THE DATA:
______

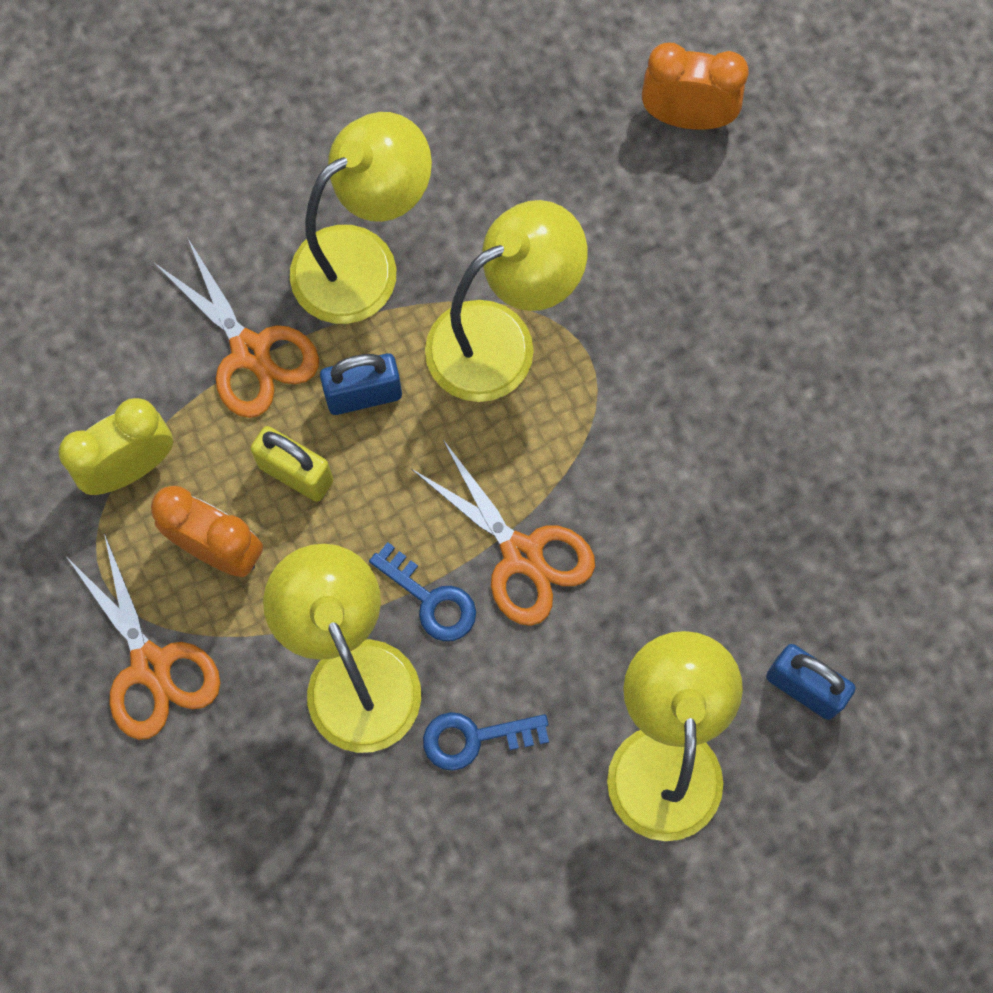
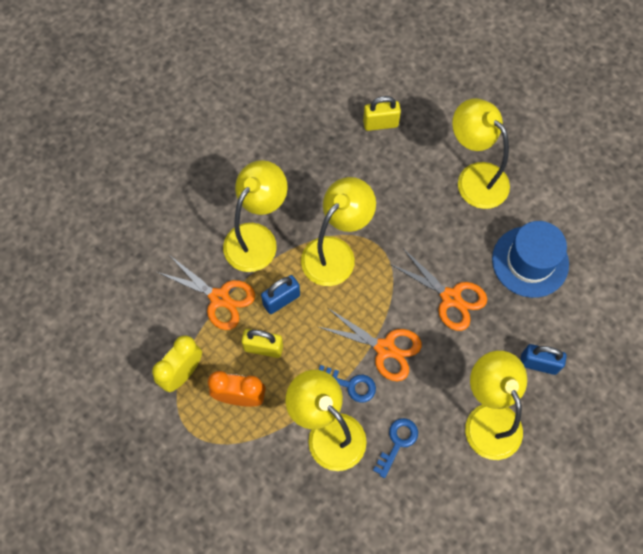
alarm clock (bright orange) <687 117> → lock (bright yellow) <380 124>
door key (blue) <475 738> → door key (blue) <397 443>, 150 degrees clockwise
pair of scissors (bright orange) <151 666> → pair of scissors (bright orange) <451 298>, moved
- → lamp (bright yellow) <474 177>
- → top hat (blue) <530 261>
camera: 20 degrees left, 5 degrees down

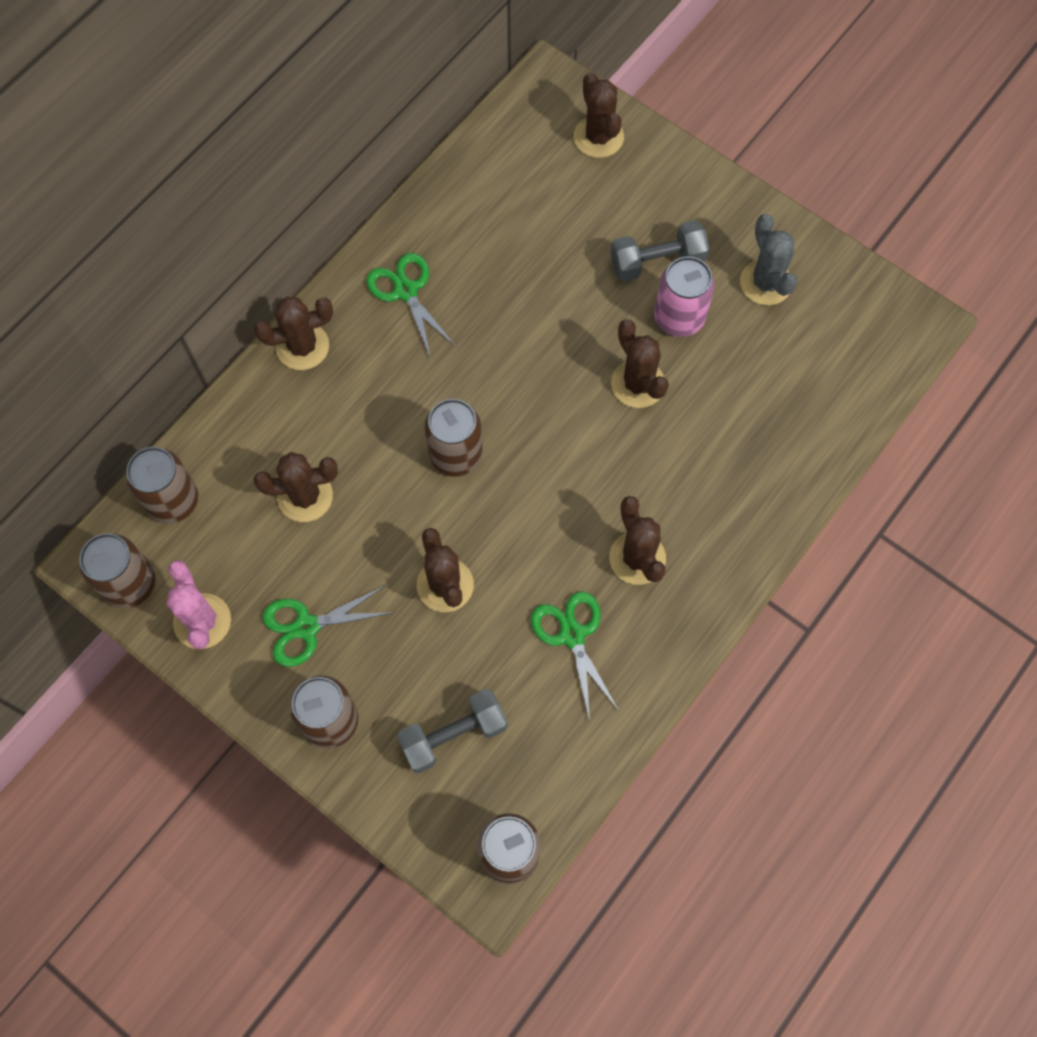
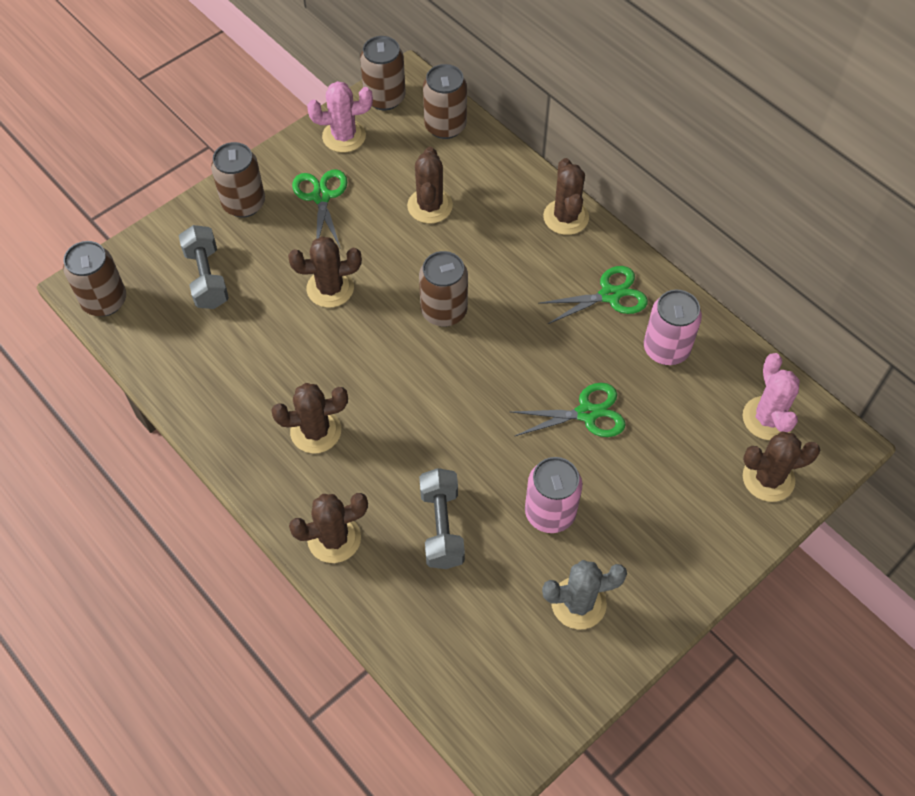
cactus (russet) <638 384> → cactus (russet) <334 538>, moved
dumbbell (ash-grey) <657 261> → dumbbell (ash-grey) <442 527>, moved
pair of scissors (leaf-green) <572 635> → pair of scissors (leaf-green) <587 413>, moved
- → tin (rose-pink) <666 349>
- → cactus (rose-pink) <767 418>
camera: 100 degrees right, 10 degrees down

______

WHAT THE EXERCISE ASKS:
Out of the material above, output word for word the line with "pair of scissors (bright orange) <151", the line with "- → top hat (blue) <530 261>", and all lines between them, with nothing else.

SOLUTION TO THIS EXERCISE:
pair of scissors (bright orange) <151 666> → pair of scissors (bright orange) <451 298>, moved
- → lamp (bright yellow) <474 177>
- → top hat (blue) <530 261>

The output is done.